**Source information**.
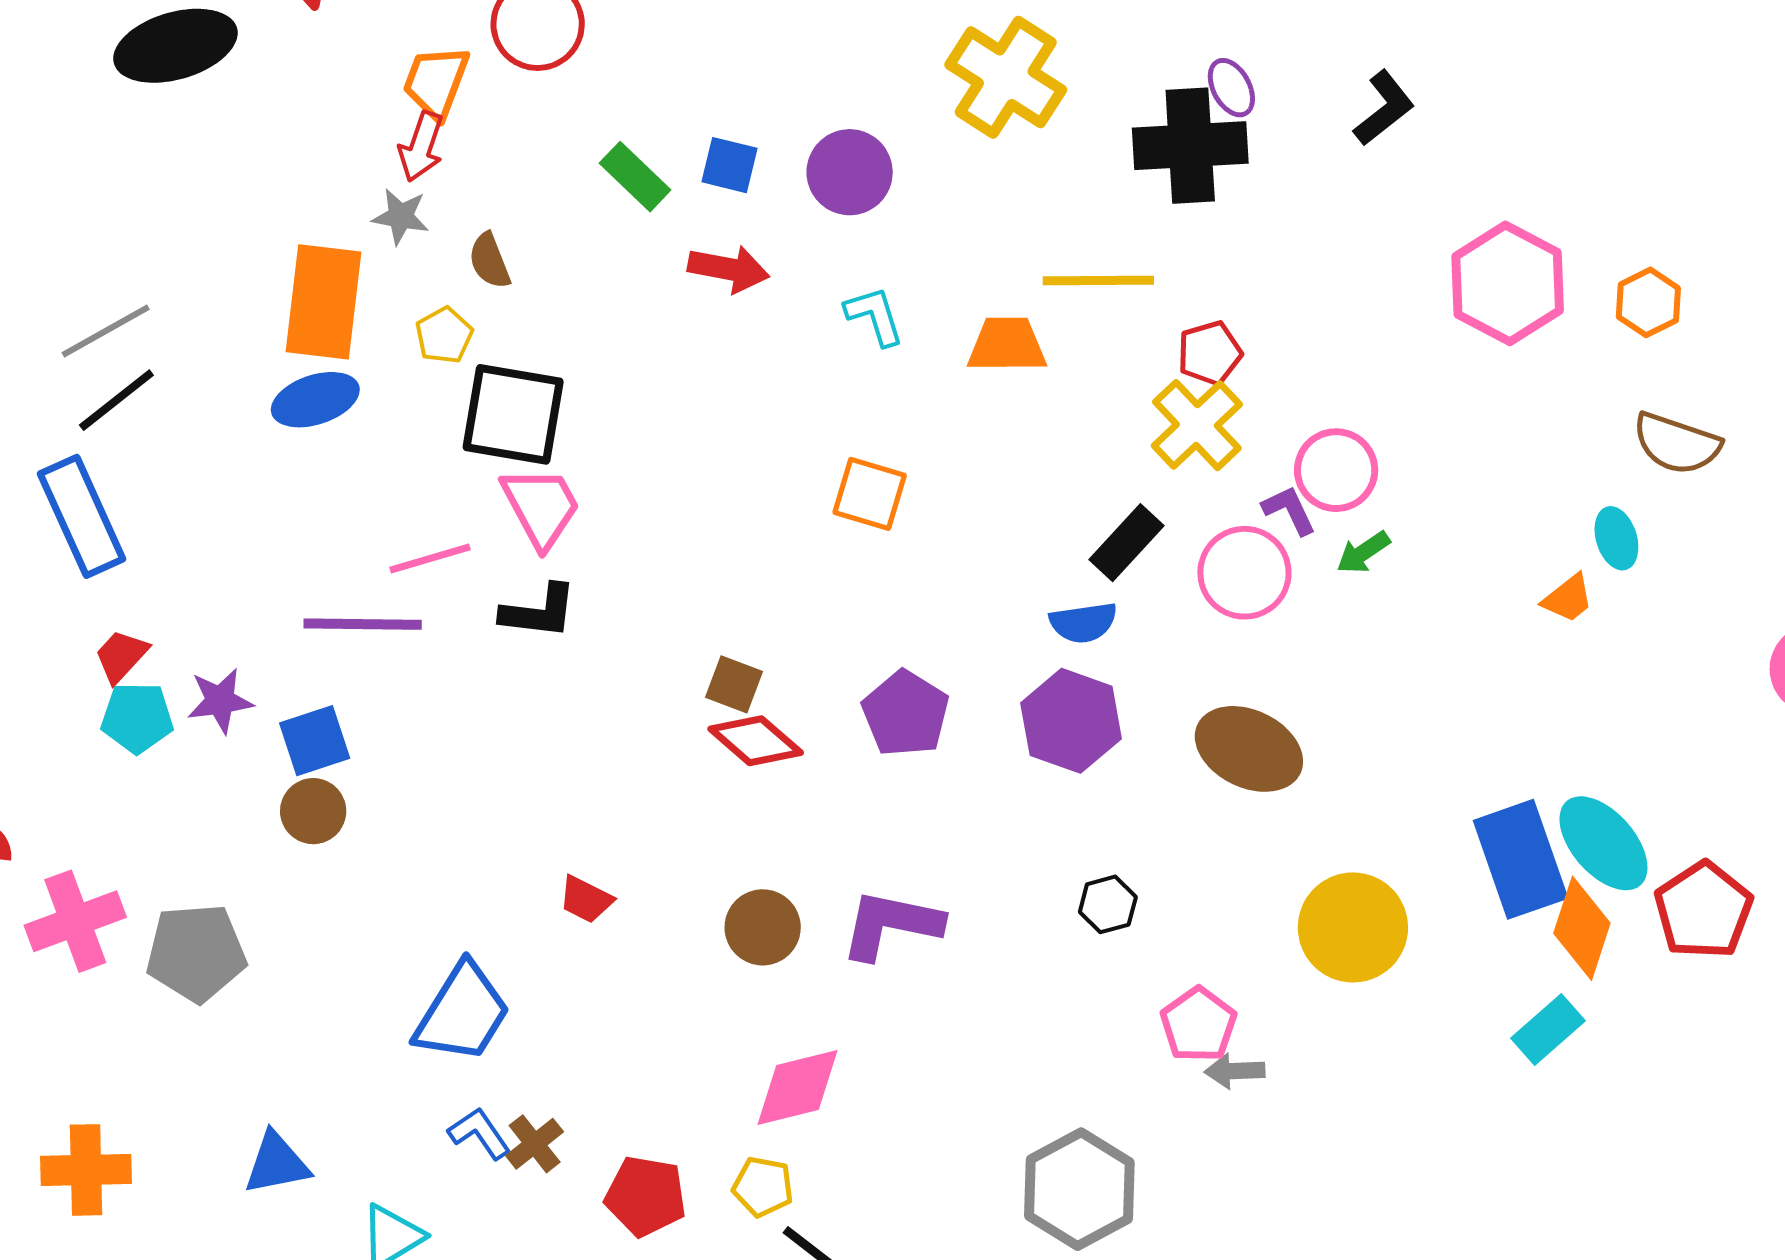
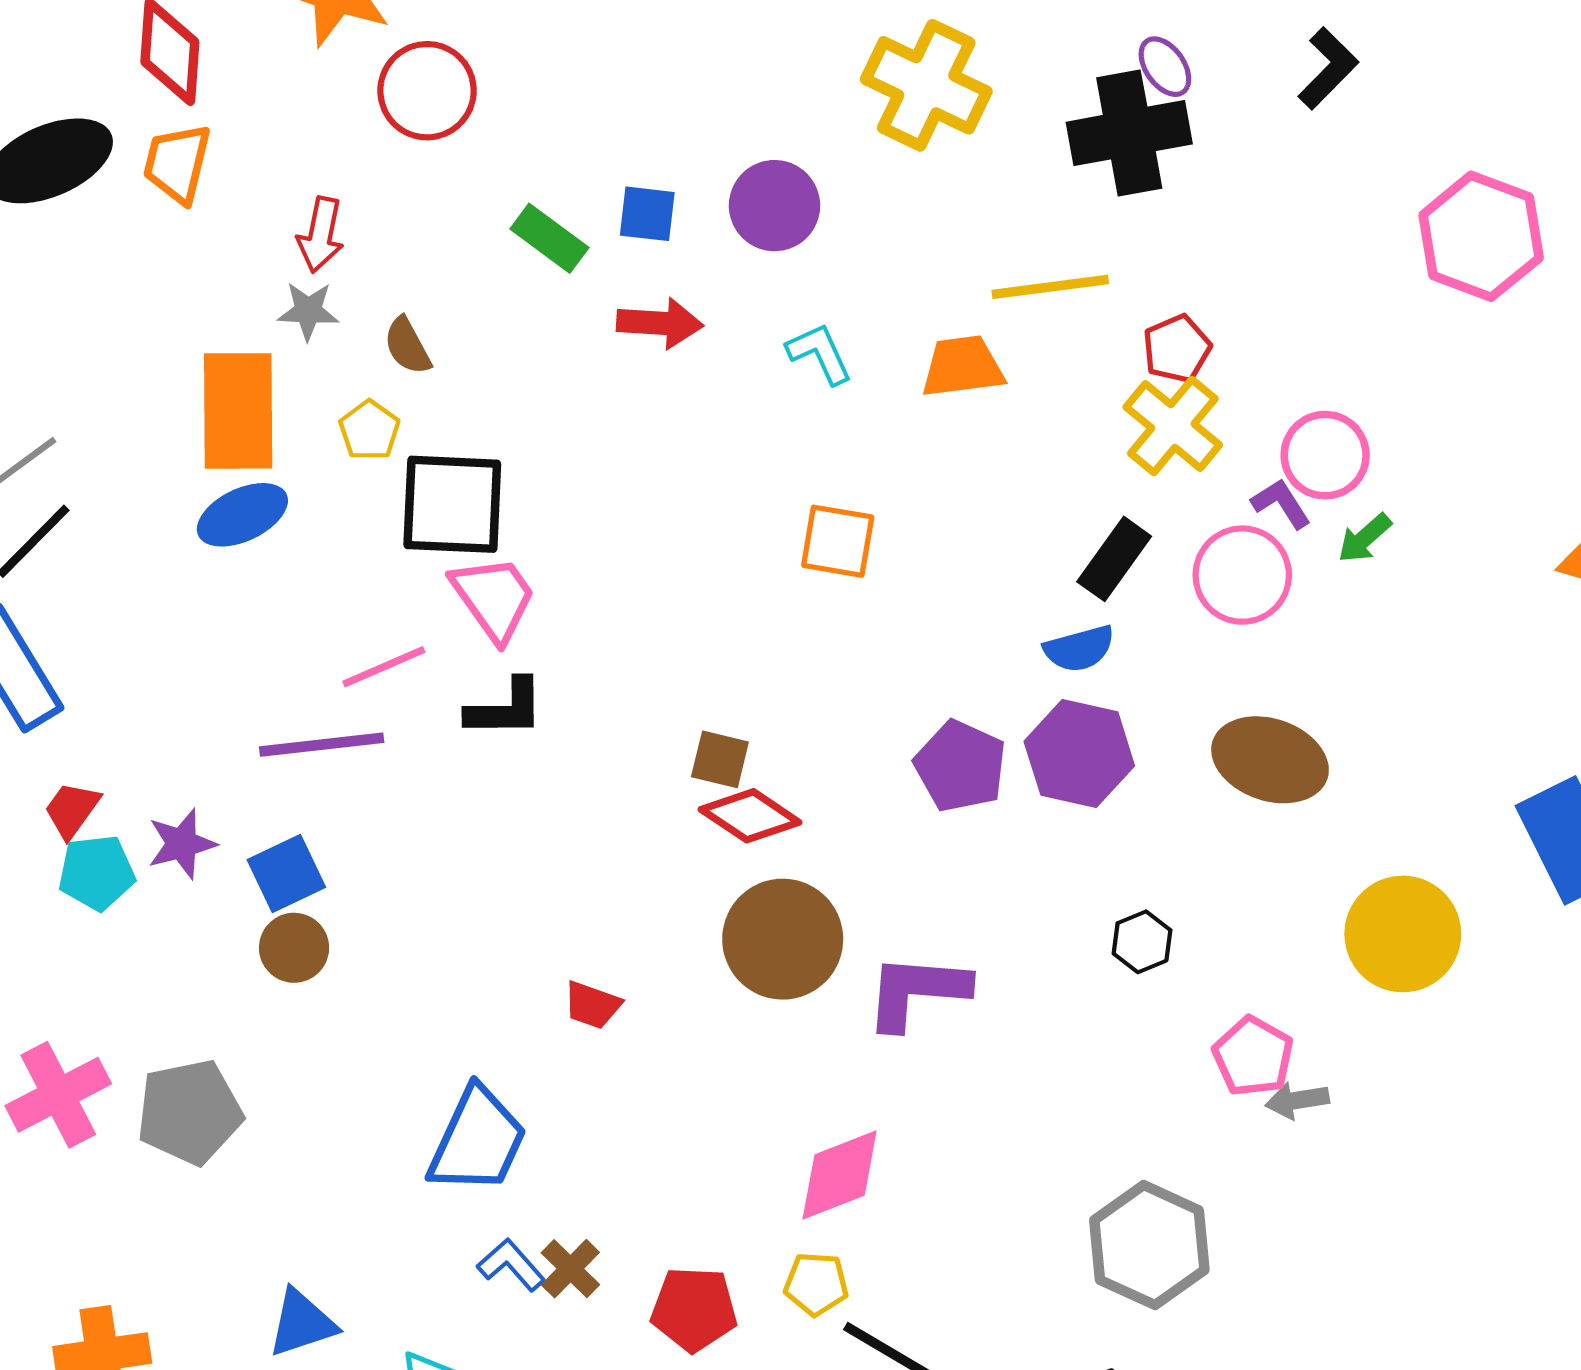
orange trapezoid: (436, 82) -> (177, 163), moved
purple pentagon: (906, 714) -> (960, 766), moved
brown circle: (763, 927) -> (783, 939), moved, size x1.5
...
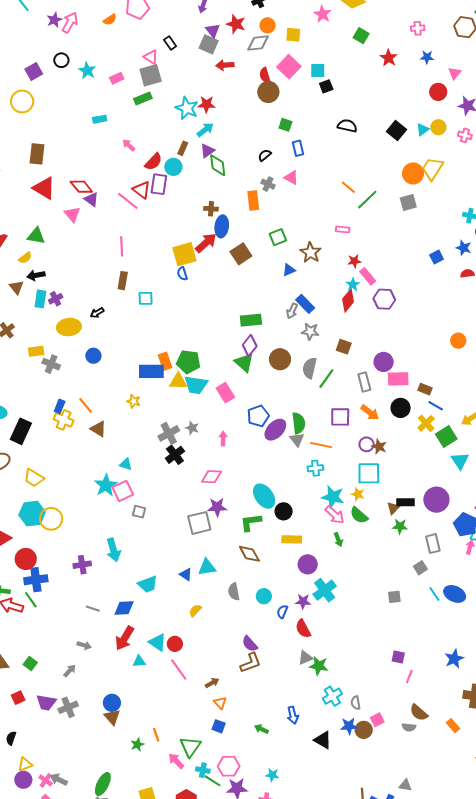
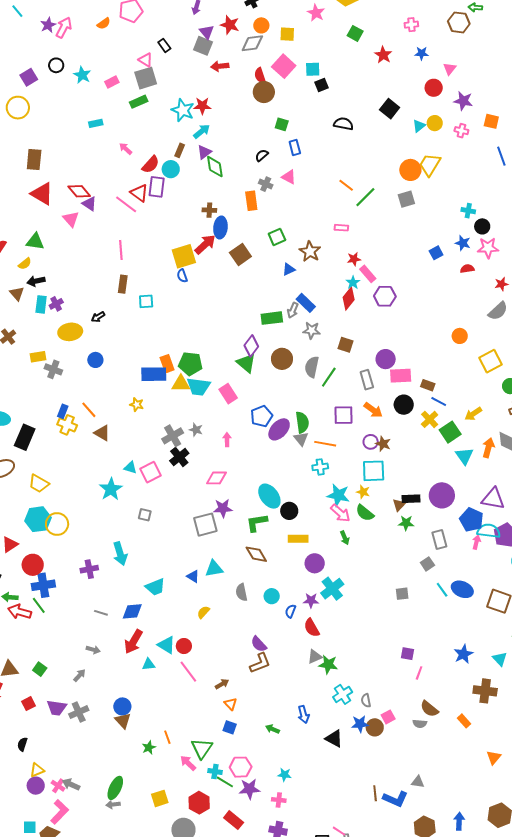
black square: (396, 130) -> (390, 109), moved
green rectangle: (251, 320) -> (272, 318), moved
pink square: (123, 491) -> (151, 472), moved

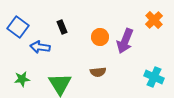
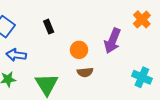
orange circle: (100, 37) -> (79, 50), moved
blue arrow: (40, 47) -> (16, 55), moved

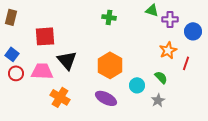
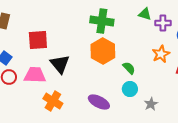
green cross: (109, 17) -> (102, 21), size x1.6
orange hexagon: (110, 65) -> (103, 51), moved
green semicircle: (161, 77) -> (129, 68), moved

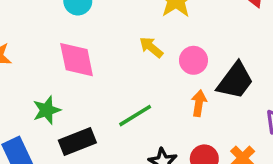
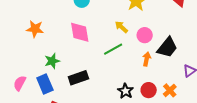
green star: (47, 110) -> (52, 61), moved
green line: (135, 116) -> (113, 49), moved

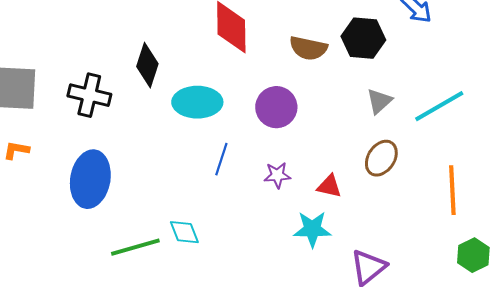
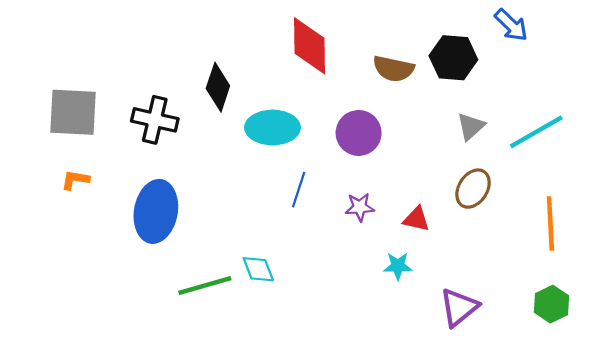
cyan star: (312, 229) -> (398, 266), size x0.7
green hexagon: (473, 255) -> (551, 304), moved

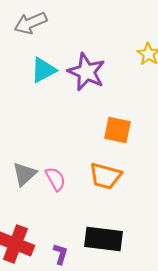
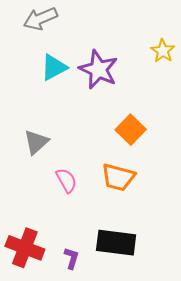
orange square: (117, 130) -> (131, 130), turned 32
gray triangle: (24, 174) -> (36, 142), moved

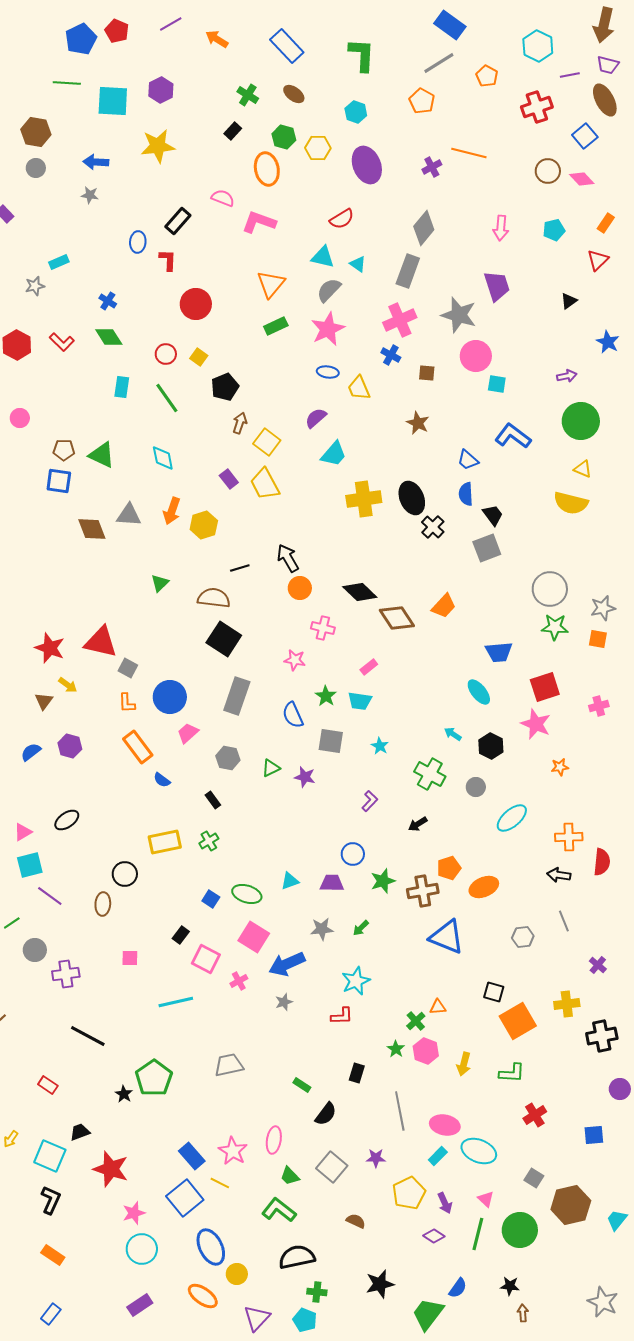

**What is expected**. Look above for the line containing "green star: (47, 110) -> (52, 61), moved", then copy exactly from it through the line containing "gray triangle: (24, 174) -> (36, 142), moved", keeping both and leaving out pictures. Add nothing else.

**Result for this task**.
green star: (47, 110) -> (52, 61), moved
green line: (135, 116) -> (113, 49), moved

cyan star: (312, 229) -> (398, 266), size x0.7
green hexagon: (473, 255) -> (551, 304), moved

orange square: (117, 130) -> (131, 130), turned 32
gray triangle: (24, 174) -> (36, 142), moved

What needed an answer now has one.